- _Exercise_: The whole listing, apart from its images, should be restated word for word.

- _Records for the exercise_:
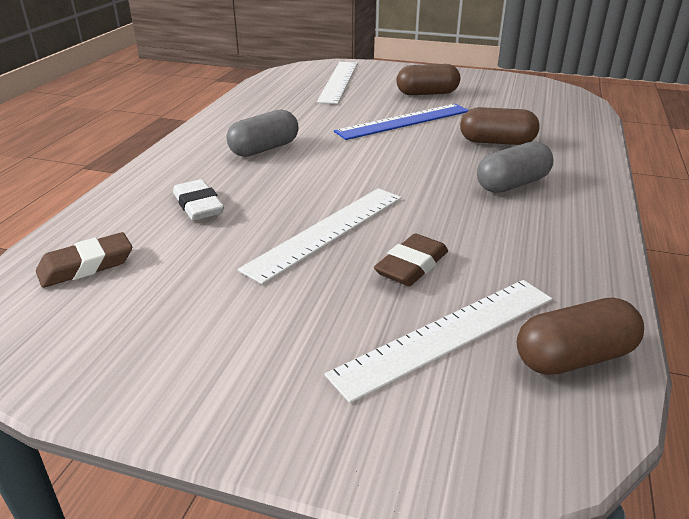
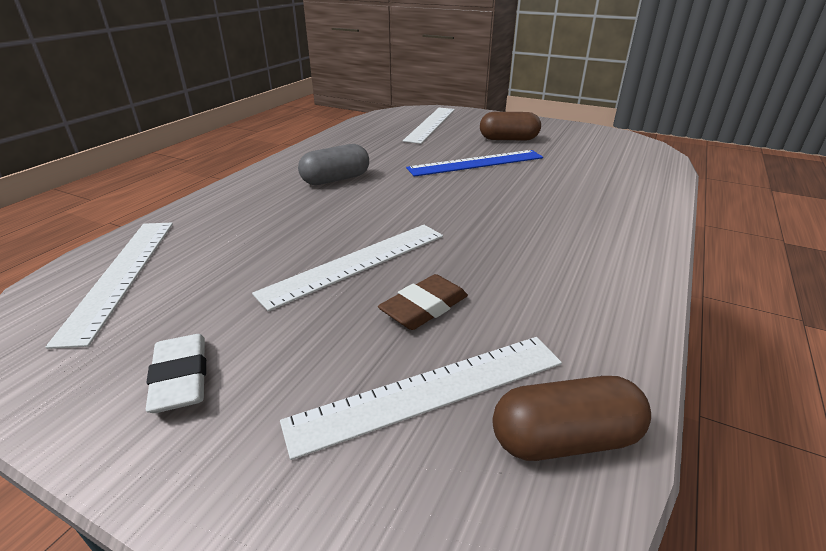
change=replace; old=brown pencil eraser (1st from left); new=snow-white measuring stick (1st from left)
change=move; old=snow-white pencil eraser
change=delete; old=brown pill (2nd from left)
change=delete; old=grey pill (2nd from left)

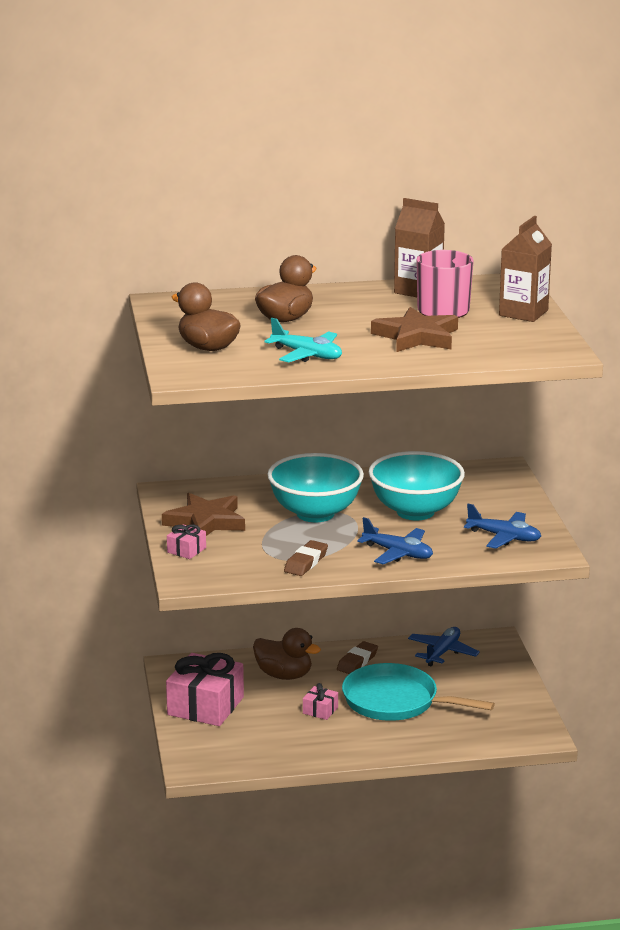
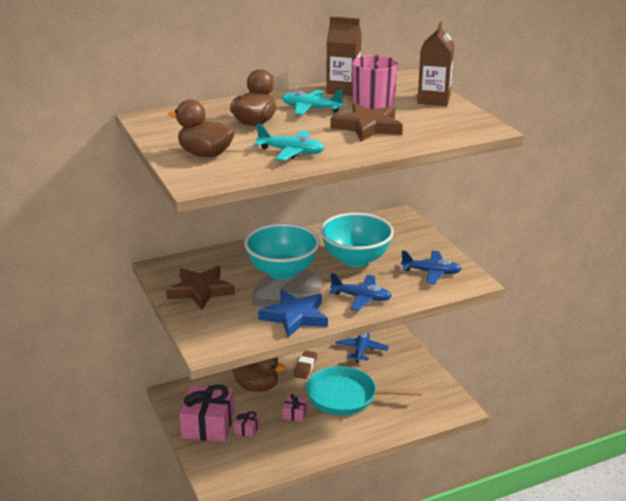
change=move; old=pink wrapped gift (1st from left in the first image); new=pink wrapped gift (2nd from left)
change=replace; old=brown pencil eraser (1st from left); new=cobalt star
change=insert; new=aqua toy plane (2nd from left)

- _Task answer_:
change=replace; old=brown pencil eraser (1st from left); new=snow-white measuring stick (1st from left)
change=move; old=snow-white pencil eraser
change=delete; old=brown pill (2nd from left)
change=delete; old=grey pill (2nd from left)

change=move; old=pink wrapped gift (1st from left in the first image); new=pink wrapped gift (2nd from left)
change=replace; old=brown pencil eraser (1st from left); new=cobalt star
change=insert; new=aqua toy plane (2nd from left)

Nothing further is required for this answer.